Stored entries:
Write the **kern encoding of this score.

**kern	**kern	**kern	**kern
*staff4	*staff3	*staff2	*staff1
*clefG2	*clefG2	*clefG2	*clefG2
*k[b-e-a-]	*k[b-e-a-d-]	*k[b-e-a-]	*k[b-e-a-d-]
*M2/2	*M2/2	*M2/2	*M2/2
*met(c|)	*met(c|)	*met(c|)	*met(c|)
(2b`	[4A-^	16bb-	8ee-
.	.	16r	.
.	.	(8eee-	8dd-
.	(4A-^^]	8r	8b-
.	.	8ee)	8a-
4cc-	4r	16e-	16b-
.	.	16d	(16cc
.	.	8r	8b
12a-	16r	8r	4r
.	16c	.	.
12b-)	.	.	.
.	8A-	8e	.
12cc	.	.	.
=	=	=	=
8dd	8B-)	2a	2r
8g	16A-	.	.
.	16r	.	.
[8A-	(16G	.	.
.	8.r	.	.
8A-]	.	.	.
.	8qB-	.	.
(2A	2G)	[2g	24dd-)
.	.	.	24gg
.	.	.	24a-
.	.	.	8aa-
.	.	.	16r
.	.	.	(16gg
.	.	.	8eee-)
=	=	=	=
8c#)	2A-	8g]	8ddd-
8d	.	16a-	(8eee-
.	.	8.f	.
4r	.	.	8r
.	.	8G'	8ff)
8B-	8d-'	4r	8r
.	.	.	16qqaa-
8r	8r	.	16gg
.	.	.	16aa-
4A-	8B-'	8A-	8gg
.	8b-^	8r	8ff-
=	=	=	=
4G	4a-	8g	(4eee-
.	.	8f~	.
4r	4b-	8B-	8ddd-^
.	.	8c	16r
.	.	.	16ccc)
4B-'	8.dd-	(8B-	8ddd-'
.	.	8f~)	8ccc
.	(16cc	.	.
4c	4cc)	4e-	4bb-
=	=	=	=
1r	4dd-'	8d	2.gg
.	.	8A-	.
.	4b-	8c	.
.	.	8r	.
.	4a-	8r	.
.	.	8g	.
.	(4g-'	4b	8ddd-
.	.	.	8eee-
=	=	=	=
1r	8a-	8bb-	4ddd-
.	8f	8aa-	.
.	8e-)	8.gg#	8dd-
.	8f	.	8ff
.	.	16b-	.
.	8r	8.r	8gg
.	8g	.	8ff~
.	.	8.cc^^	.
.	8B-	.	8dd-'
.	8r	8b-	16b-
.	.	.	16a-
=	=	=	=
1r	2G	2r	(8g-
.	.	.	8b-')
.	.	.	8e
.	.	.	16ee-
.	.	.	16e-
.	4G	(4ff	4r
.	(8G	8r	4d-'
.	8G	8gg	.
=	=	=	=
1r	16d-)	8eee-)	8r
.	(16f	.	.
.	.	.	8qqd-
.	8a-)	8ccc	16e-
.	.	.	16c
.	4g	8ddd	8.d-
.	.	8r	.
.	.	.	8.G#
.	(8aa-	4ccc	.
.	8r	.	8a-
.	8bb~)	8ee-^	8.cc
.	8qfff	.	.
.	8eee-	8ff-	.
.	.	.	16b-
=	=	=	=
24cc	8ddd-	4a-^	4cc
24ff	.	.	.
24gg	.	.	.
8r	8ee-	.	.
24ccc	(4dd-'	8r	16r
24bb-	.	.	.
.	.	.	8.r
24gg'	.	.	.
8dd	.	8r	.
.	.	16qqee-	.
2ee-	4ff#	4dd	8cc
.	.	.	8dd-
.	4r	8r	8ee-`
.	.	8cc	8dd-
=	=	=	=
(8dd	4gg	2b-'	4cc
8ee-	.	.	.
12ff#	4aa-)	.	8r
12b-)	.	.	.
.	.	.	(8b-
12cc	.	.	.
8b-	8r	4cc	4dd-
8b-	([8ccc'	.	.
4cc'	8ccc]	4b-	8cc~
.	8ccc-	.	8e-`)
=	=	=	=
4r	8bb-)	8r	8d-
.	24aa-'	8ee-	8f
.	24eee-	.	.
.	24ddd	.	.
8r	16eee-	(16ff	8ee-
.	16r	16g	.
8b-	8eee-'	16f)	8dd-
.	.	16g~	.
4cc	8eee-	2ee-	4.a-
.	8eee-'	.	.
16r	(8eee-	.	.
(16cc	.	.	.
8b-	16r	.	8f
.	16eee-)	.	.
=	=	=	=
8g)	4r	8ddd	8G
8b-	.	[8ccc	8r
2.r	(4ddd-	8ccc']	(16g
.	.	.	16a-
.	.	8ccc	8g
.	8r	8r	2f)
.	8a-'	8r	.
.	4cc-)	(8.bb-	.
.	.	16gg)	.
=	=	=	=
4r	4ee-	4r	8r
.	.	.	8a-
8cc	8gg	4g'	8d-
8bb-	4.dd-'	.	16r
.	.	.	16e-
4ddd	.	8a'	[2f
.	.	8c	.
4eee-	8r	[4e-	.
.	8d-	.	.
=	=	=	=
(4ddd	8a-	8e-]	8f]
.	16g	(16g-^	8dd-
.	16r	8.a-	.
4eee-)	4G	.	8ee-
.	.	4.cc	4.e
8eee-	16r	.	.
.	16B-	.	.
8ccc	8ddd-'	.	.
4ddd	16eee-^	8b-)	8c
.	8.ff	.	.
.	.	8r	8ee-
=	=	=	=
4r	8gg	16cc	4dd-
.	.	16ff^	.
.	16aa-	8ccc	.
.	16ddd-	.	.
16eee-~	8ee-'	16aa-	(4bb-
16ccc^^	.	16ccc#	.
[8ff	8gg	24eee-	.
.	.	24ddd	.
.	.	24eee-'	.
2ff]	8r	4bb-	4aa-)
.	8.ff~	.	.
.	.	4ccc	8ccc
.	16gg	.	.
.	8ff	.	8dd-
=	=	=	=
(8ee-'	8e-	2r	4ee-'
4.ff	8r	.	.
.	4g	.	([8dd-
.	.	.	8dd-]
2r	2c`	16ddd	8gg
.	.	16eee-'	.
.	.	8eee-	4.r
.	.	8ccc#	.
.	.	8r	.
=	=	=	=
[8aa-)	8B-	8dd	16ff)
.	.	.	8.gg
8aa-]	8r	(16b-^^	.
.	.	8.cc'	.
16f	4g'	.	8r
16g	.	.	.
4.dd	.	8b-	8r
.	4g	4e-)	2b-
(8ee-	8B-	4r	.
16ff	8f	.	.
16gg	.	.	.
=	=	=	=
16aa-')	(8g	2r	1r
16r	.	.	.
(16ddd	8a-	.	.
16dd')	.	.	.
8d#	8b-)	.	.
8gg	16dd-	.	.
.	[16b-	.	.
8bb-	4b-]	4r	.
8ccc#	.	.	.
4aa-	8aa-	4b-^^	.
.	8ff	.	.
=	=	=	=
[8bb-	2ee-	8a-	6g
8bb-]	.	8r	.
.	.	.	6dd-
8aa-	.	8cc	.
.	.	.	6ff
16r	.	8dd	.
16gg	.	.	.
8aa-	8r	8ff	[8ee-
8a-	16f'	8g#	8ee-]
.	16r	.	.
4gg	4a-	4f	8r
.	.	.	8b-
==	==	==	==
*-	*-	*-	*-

* **To be done**
Which lines in the items contain the string "kern"? Copy each of those lines.

* **Correct output**
Write the **kern encoding of this score.
**kern	**kern	**kern	**kern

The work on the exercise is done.